## WORK TO COMPLETE
Look through the data below and extract, unchanged, the lines from the one that contains "- royal purple toy rocket <493 427 559 519>" to the one that contains "218 258 260>", both included.

## MATERIAL PROVIDED
- - -
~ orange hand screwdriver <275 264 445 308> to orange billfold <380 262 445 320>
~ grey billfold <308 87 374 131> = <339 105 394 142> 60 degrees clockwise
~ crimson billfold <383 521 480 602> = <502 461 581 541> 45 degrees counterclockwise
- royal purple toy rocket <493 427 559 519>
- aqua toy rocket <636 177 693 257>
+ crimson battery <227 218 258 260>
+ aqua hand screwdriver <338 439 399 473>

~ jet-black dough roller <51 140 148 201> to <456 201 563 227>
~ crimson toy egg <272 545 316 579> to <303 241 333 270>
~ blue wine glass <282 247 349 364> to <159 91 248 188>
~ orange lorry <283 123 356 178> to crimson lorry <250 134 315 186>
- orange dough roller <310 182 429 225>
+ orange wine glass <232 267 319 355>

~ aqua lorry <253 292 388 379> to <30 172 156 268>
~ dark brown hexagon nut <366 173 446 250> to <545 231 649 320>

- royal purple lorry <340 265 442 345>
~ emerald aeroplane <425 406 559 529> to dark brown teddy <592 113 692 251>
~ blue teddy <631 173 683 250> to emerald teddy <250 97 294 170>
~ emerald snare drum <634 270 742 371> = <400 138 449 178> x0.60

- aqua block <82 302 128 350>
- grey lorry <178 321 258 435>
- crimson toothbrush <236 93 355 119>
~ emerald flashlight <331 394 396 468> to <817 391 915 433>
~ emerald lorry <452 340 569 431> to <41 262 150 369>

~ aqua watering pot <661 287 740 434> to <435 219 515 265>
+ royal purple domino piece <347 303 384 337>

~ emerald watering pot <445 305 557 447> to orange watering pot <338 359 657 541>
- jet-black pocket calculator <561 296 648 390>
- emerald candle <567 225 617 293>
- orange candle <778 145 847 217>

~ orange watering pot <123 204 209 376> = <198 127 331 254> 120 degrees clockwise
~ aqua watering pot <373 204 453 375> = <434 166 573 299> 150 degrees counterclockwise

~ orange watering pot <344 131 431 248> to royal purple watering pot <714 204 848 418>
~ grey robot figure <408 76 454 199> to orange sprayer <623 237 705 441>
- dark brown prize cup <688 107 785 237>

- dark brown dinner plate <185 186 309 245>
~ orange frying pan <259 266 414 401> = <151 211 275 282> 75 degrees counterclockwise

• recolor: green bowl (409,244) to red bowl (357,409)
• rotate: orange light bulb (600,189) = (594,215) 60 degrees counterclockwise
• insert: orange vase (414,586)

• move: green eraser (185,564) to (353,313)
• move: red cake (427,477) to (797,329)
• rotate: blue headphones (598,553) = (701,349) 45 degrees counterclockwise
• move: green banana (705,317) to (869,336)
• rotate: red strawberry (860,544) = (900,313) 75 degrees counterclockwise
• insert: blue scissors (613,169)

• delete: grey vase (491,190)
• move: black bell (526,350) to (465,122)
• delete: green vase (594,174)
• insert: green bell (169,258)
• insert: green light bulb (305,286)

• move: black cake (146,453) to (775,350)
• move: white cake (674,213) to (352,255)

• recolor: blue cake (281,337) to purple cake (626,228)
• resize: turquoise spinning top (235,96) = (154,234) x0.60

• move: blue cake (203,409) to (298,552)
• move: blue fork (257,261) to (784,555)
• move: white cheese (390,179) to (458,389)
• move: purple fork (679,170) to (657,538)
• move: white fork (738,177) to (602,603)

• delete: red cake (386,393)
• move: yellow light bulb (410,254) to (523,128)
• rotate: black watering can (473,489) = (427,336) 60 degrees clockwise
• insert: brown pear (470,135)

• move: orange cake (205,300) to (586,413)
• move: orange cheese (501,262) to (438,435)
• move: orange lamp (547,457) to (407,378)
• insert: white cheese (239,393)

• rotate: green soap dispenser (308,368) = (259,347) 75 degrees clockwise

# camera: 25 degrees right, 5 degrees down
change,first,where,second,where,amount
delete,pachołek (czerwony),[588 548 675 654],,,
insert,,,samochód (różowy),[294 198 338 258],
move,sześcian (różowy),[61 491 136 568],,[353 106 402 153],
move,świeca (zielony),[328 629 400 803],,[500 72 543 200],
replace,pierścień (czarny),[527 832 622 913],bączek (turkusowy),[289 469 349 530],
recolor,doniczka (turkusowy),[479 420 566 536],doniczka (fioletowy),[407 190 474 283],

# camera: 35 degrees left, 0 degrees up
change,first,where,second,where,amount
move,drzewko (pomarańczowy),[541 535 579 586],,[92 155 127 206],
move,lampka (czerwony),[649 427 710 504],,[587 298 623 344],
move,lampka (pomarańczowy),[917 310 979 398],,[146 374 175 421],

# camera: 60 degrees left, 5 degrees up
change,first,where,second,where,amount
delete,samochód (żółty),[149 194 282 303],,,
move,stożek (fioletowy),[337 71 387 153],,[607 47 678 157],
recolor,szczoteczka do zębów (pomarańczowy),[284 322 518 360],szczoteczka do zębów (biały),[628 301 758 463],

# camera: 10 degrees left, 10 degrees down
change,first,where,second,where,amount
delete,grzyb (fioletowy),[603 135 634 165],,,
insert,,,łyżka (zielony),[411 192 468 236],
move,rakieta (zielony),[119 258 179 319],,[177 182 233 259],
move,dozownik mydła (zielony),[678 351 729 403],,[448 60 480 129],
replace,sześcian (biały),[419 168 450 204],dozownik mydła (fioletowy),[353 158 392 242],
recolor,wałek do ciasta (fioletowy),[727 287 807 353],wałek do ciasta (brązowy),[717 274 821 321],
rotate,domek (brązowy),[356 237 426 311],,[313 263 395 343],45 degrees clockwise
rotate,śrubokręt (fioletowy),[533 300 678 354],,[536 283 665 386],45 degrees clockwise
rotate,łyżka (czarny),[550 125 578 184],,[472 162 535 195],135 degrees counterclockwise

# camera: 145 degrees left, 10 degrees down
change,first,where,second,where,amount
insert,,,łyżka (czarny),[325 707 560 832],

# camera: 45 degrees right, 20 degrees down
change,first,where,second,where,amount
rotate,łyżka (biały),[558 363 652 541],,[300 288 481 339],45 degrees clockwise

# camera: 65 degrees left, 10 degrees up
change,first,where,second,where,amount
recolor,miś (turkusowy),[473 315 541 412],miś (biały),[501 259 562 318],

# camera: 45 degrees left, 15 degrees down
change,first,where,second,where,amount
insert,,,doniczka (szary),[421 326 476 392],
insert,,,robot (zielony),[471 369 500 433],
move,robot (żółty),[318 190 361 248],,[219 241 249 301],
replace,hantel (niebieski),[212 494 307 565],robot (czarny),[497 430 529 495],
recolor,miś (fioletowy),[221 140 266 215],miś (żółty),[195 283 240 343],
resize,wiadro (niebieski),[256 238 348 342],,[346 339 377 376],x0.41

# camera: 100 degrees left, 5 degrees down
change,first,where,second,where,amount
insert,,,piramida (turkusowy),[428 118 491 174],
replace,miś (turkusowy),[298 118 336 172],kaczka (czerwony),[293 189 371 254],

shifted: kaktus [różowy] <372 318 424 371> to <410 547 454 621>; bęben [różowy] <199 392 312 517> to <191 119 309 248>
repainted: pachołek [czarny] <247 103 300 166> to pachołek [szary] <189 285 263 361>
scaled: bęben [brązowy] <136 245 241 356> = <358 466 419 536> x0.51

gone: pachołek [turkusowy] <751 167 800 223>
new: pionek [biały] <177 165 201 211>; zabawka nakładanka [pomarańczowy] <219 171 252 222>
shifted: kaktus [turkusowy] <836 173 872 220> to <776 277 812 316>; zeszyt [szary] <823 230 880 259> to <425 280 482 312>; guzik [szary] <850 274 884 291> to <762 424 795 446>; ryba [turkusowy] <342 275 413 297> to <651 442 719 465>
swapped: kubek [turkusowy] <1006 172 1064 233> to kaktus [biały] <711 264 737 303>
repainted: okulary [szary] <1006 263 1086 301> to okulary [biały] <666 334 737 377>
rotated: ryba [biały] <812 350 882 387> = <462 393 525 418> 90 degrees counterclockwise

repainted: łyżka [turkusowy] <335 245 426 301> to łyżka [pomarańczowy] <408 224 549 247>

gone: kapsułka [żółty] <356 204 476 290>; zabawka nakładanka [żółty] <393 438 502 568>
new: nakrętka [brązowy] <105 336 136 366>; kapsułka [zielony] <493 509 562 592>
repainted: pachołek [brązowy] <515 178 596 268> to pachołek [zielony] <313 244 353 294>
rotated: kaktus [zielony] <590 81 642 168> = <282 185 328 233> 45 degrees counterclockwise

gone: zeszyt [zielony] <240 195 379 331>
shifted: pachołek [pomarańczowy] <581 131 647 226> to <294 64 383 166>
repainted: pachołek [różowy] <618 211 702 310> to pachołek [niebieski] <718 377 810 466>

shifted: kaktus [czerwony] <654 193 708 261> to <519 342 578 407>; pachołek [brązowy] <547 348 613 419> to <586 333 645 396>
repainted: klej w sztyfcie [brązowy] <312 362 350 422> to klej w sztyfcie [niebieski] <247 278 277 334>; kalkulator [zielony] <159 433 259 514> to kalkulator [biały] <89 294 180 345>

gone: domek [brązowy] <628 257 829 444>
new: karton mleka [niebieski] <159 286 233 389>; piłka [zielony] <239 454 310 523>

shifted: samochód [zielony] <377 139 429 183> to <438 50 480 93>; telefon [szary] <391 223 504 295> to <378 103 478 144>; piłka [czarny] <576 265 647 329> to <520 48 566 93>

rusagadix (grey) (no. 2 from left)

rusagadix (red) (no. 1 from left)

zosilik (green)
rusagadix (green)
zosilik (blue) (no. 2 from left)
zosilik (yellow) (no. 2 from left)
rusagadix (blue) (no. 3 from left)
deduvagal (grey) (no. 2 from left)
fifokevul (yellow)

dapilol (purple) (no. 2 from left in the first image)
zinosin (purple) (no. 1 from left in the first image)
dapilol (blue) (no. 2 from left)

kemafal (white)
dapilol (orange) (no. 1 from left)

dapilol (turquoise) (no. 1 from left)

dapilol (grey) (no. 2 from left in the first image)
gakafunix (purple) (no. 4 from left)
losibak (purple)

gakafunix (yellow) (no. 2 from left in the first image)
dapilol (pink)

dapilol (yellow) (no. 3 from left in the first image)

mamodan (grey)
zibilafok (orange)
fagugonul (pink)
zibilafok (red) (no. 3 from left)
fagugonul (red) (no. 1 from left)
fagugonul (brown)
- - -
## ANSWER AREA
- royal purple toy rocket <493 427 559 519>
- aqua toy rocket <636 177 693 257>
+ crimson battery <227 218 258 260>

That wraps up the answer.